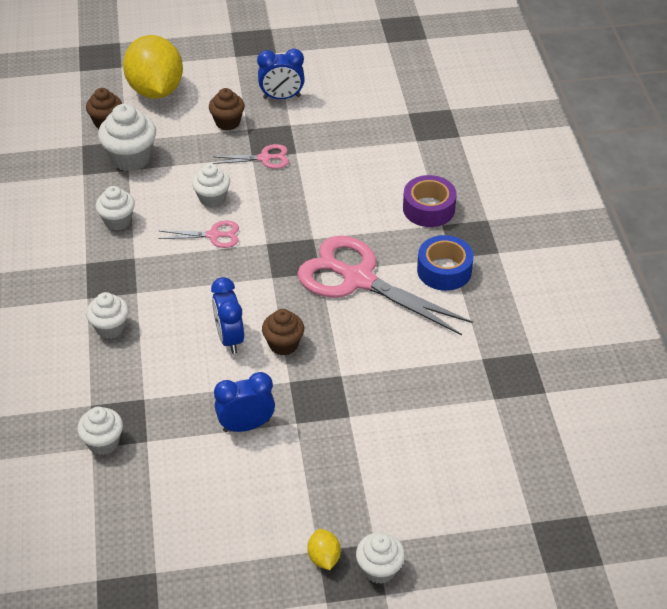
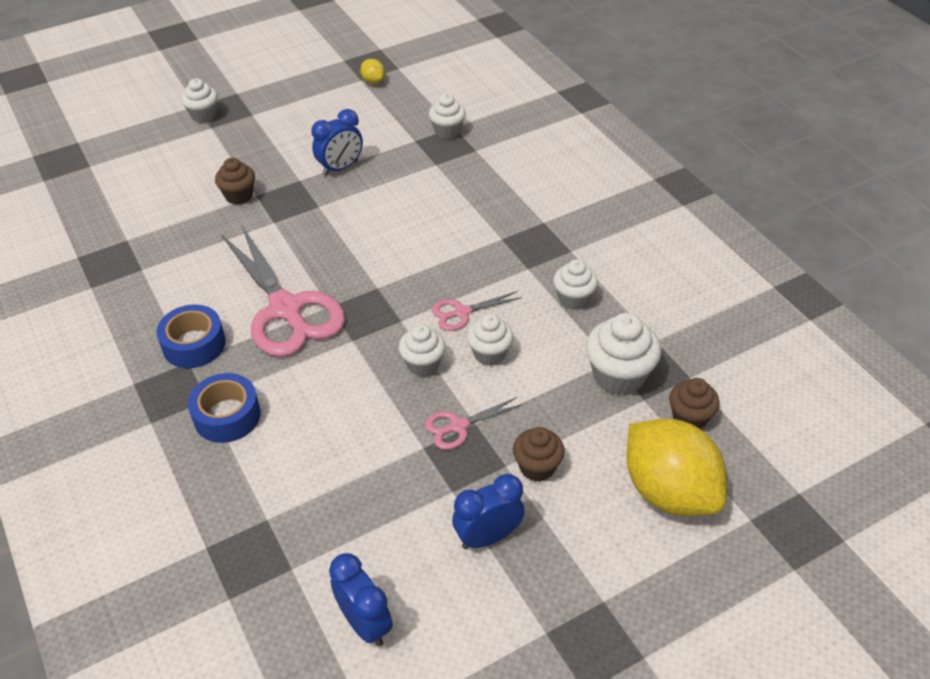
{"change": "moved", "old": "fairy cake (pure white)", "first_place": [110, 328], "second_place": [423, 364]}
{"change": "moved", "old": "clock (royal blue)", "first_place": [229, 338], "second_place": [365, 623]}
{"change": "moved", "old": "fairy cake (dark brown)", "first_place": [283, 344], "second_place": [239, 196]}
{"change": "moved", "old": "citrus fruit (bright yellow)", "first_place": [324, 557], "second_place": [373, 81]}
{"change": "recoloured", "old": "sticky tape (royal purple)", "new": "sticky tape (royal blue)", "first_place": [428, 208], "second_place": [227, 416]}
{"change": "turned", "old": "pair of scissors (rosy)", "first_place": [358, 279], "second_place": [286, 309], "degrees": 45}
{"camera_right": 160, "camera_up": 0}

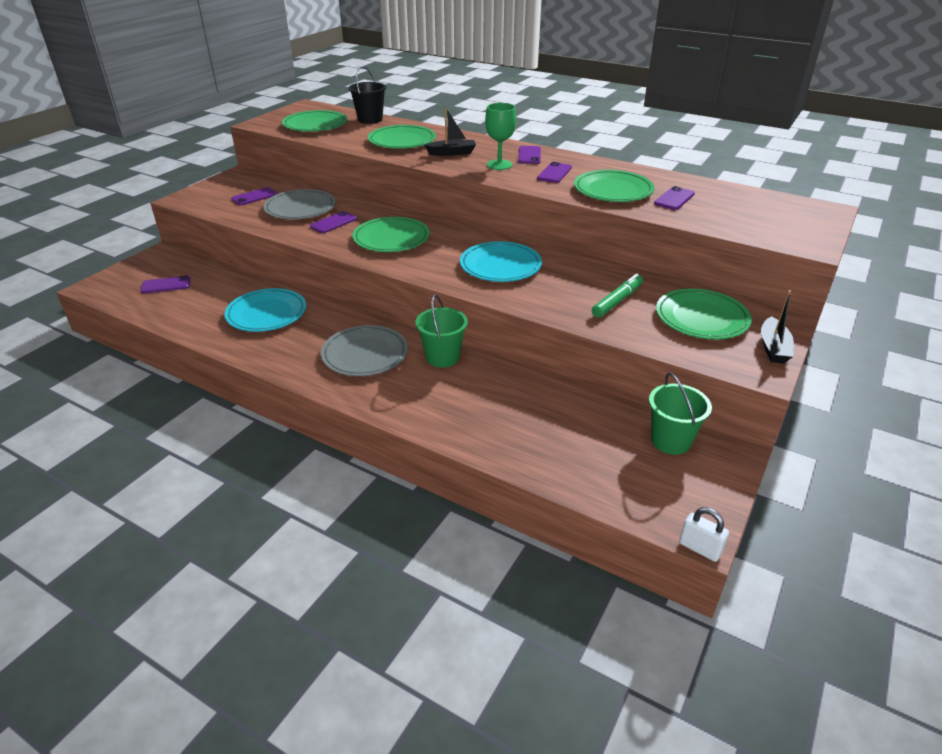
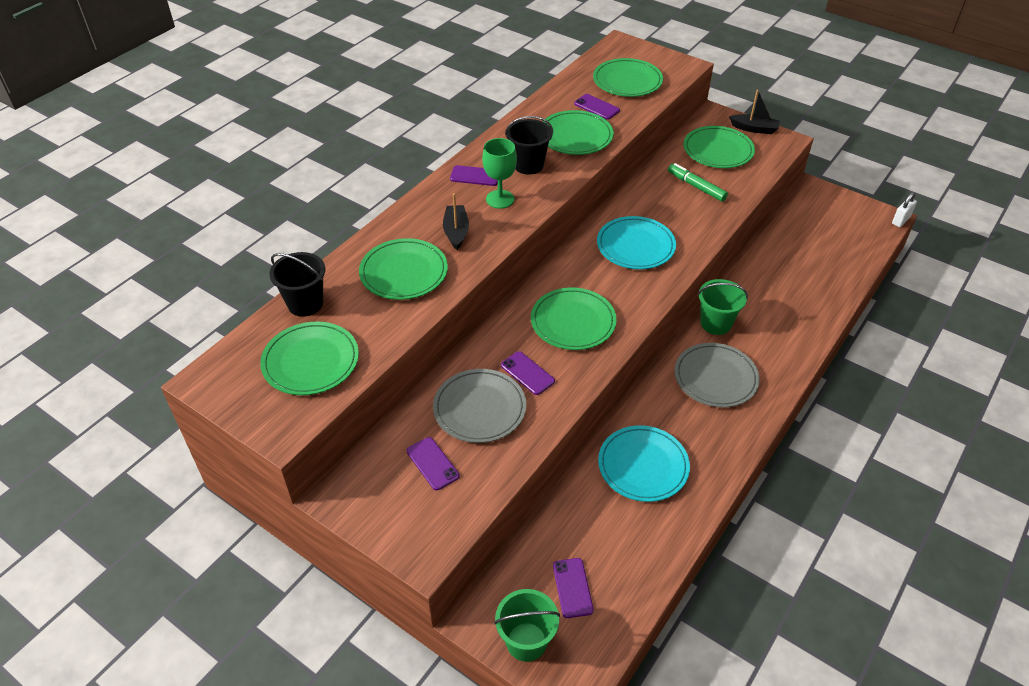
{"change": "added", "new": "plate (leaf-green)", "second_place": [627, 81]}
{"change": "moved", "old": "pail (leaf-green)", "first_place": [670, 441], "second_place": [526, 641]}
{"change": "replaced", "old": "smartphone (royal purple)", "new": "pail (jet-black)", "first_place": [554, 173], "second_place": [528, 165]}
{"camera_right": -85, "camera_up": 10}

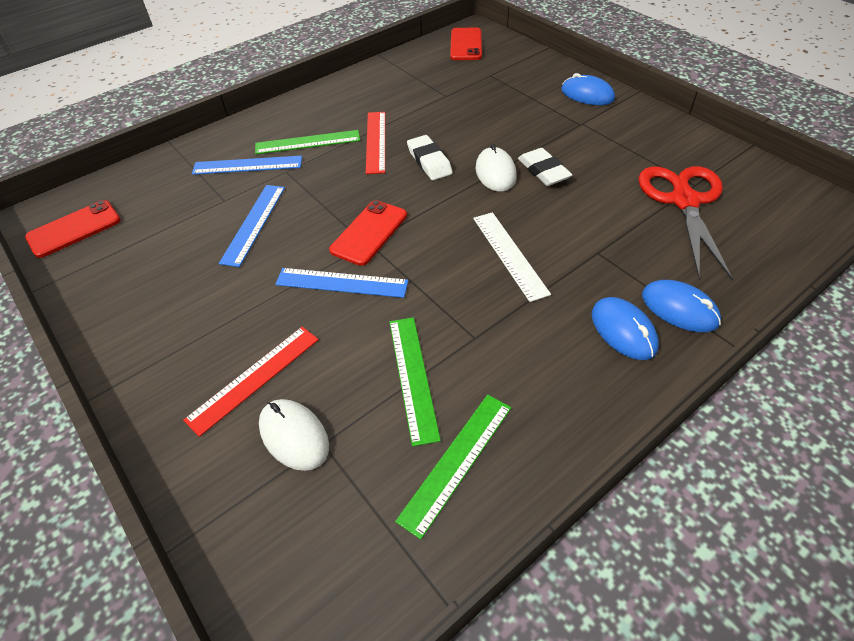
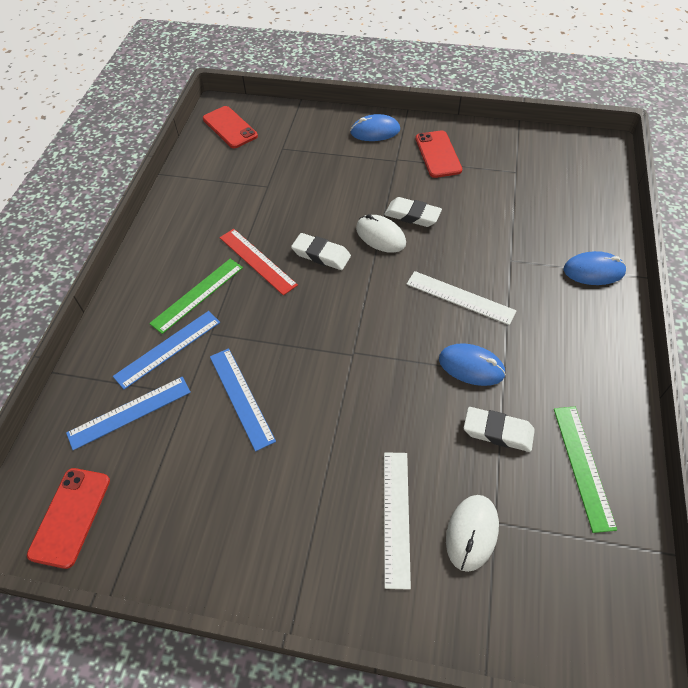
{"change": "removed", "old": "pair of scissors (crimson)", "first_place": [684, 201]}
{"change": "moved", "old": "ruler (royal blue)", "first_place": [341, 283], "second_place": [129, 412]}
{"change": "moved", "old": "smartphone (crimson)", "first_place": [369, 233], "second_place": [438, 154]}
{"change": "moved", "old": "PC mouse (royal blue)", "first_place": [623, 330], "second_place": [471, 366]}
{"change": "replaced", "old": "ruler (leaf-green)", "new": "pencil eraser (pure white)", "first_place": [413, 377], "second_place": [498, 431]}
{"change": "recoloured", "old": "ruler (crimson)", "new": "ruler (pure white)", "first_place": [254, 378], "second_place": [396, 517]}
{"change": "turned", "old": "PC mouse (pure white)", "first_place": [294, 435], "second_place": [472, 533], "degrees": -75}
{"camera_right": -40, "camera_up": 5}

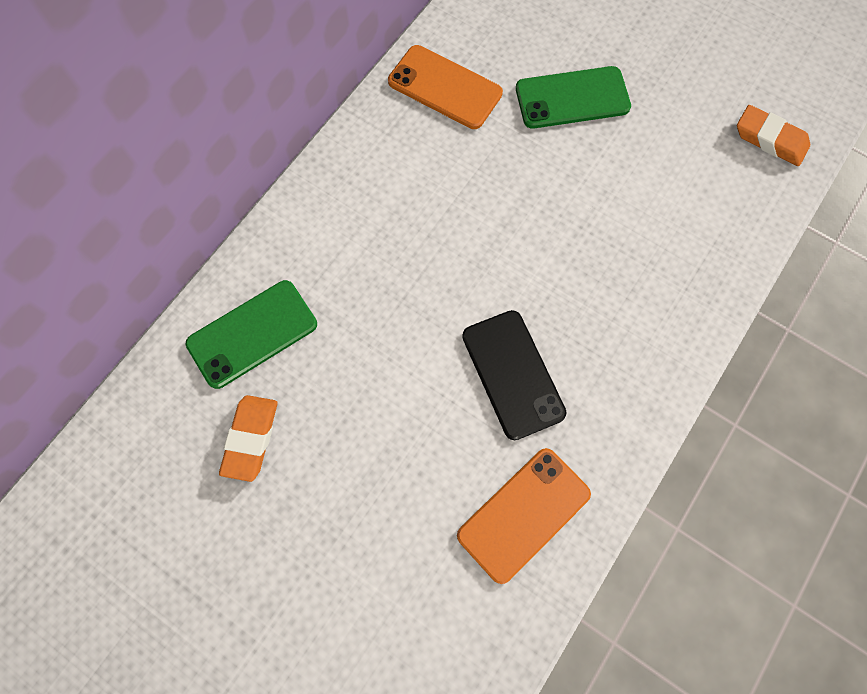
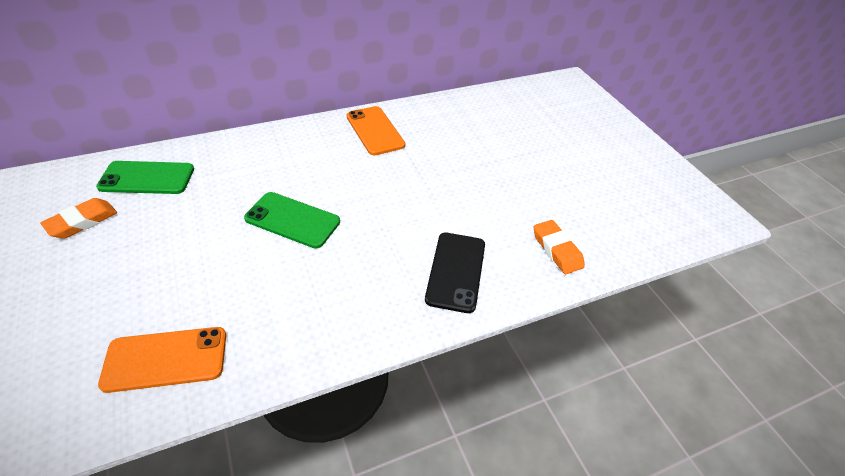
{"change": "moved", "old": "smartphone (jet-black)", "first_place": [513, 374], "second_place": [456, 271]}
{"change": "moved", "old": "smartphone (leaf-green)", "first_place": [572, 98], "second_place": [292, 220]}
{"camera_right": 30, "camera_up": -25}

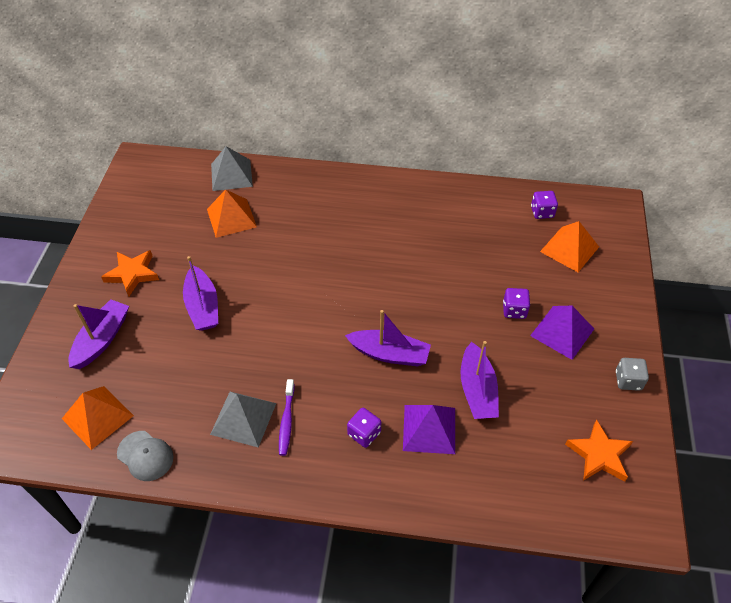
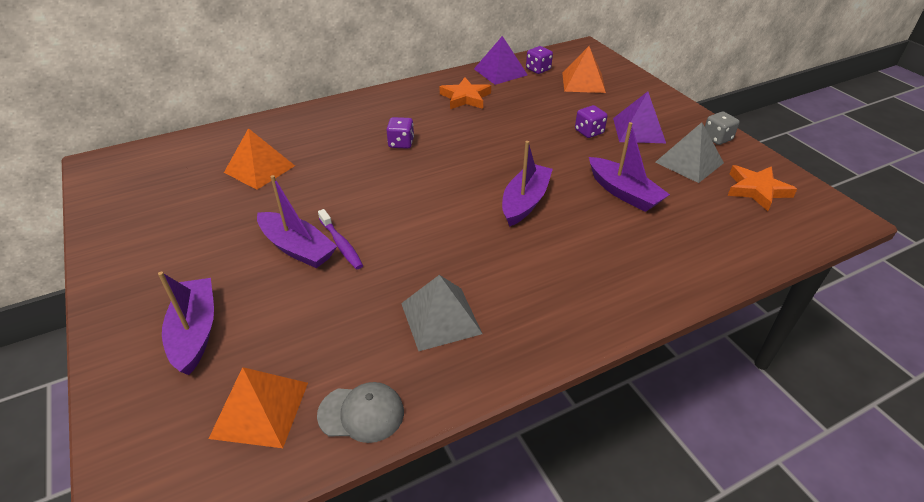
{"change": "moved", "old": "star (orange-coloured)", "first_place": [132, 274], "second_place": [465, 98]}
{"change": "moved", "old": "solid pyramid (gray)", "first_place": [231, 175], "second_place": [689, 162]}
{"change": "moved", "old": "tooth brush (royal purple)", "first_place": [286, 421], "second_place": [341, 244]}
{"change": "moved", "old": "dice (royal purple)", "first_place": [364, 433], "second_place": [401, 143]}
{"change": "moved", "old": "solid pyramid (royal purple)", "first_place": [429, 429], "second_place": [500, 72]}
{"change": "turned", "old": "sailboat (royal purple)", "first_place": [389, 354], "second_place": [525, 202], "degrees": -45}
{"camera_right": -35, "camera_up": -10}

## What the task requires
No picture belongs in the answer, but every word of the records above does, exactly as given.

## Solved exercise
{"change": "moved", "old": "fairy cake (pure white)", "first_place": [110, 328], "second_place": [423, 364]}
{"change": "moved", "old": "clock (royal blue)", "first_place": [229, 338], "second_place": [365, 623]}
{"change": "moved", "old": "fairy cake (dark brown)", "first_place": [283, 344], "second_place": [239, 196]}
{"change": "moved", "old": "citrus fruit (bright yellow)", "first_place": [324, 557], "second_place": [373, 81]}
{"change": "recoloured", "old": "sticky tape (royal purple)", "new": "sticky tape (royal blue)", "first_place": [428, 208], "second_place": [227, 416]}
{"change": "turned", "old": "pair of scissors (rosy)", "first_place": [358, 279], "second_place": [286, 309], "degrees": 45}
{"camera_right": 160, "camera_up": 0}

{"change": "added", "new": "plate (leaf-green)", "second_place": [627, 81]}
{"change": "moved", "old": "pail (leaf-green)", "first_place": [670, 441], "second_place": [526, 641]}
{"change": "replaced", "old": "smartphone (royal purple)", "new": "pail (jet-black)", "first_place": [554, 173], "second_place": [528, 165]}
{"camera_right": -85, "camera_up": 10}

{"change": "removed", "old": "pair of scissors (crimson)", "first_place": [684, 201]}
{"change": "moved", "old": "ruler (royal blue)", "first_place": [341, 283], "second_place": [129, 412]}
{"change": "moved", "old": "smartphone (crimson)", "first_place": [369, 233], "second_place": [438, 154]}
{"change": "moved", "old": "PC mouse (royal blue)", "first_place": [623, 330], "second_place": [471, 366]}
{"change": "replaced", "old": "ruler (leaf-green)", "new": "pencil eraser (pure white)", "first_place": [413, 377], "second_place": [498, 431]}
{"change": "recoloured", "old": "ruler (crimson)", "new": "ruler (pure white)", "first_place": [254, 378], "second_place": [396, 517]}
{"change": "turned", "old": "PC mouse (pure white)", "first_place": [294, 435], "second_place": [472, 533], "degrees": -75}
{"camera_right": -40, "camera_up": 5}

{"change": "moved", "old": "smartphone (jet-black)", "first_place": [513, 374], "second_place": [456, 271]}
{"change": "moved", "old": "smartphone (leaf-green)", "first_place": [572, 98], "second_place": [292, 220]}
{"camera_right": 30, "camera_up": -25}

{"change": "moved", "old": "star (orange-coloured)", "first_place": [132, 274], "second_place": [465, 98]}
{"change": "moved", "old": "solid pyramid (gray)", "first_place": [231, 175], "second_place": [689, 162]}
{"change": "moved", "old": "tooth brush (royal purple)", "first_place": [286, 421], "second_place": [341, 244]}
{"change": "moved", "old": "dice (royal purple)", "first_place": [364, 433], "second_place": [401, 143]}
{"change": "moved", "old": "solid pyramid (royal purple)", "first_place": [429, 429], "second_place": [500, 72]}
{"change": "turned", "old": "sailboat (royal purple)", "first_place": [389, 354], "second_place": [525, 202], "degrees": -45}
{"camera_right": -35, "camera_up": -10}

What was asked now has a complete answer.